→ **WHAT IS EXPECTED**: Below are the records; copy exactly the stretch from the line containing "C1: 2.2uF (+15V, GND) -> 2.2uF (+15V, VCC)" through the line containing "U14: OR 74LS32", both ends included, and nothing else.

→ **EXCERPTED DATA**:
BEGIN
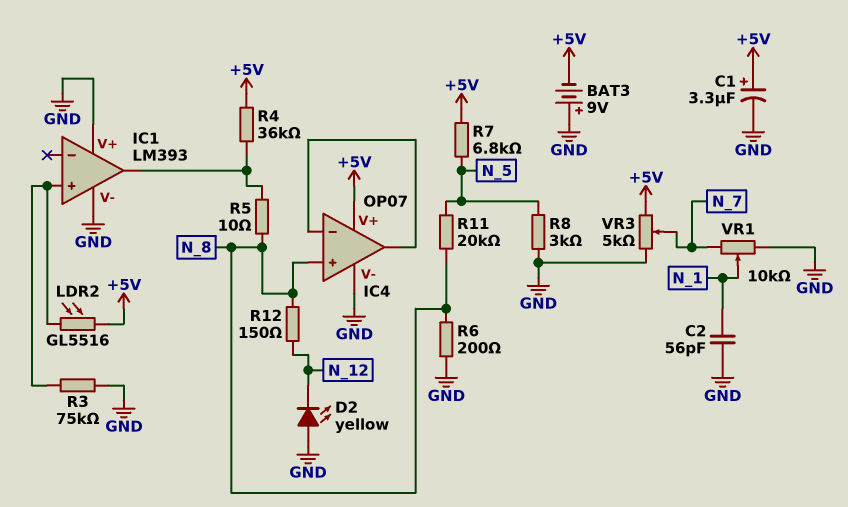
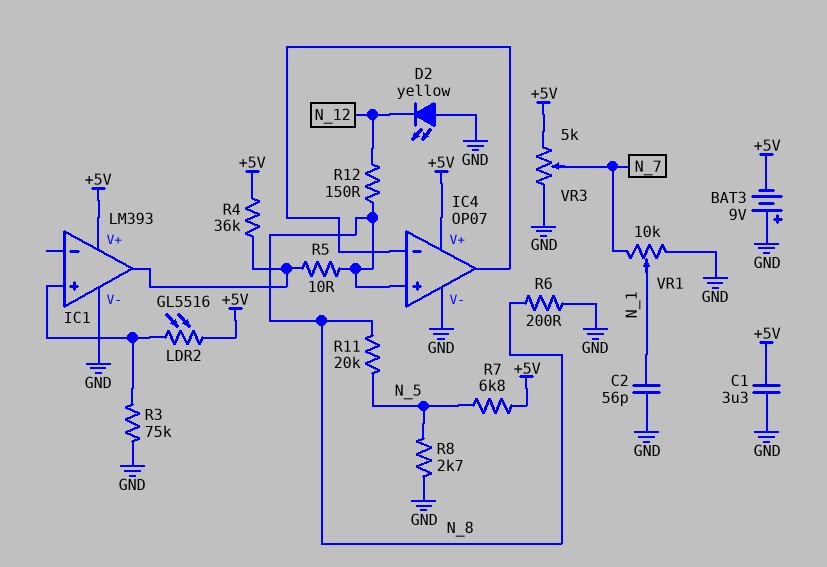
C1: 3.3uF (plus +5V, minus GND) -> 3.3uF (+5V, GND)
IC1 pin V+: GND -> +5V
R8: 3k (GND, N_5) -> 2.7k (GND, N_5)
END
BEGIN
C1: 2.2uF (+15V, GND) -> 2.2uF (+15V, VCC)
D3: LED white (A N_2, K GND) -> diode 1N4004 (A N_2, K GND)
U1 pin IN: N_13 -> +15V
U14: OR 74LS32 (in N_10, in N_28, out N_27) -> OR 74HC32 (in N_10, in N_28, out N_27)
END
→ **PROBLEM SOLUTION**:
C1: 2.2uF (+15V, GND) -> 2.2uF (+15V, VCC)
D3: LED white (A N_2, K GND) -> diode 1N4004 (A N_2, K GND)
U1 pin IN: N_13 -> +15V
U14: OR 74LS32 (in N_10, in N_28, out N_27) -> OR 74HC32 (in N_10, in N_28, out N_27)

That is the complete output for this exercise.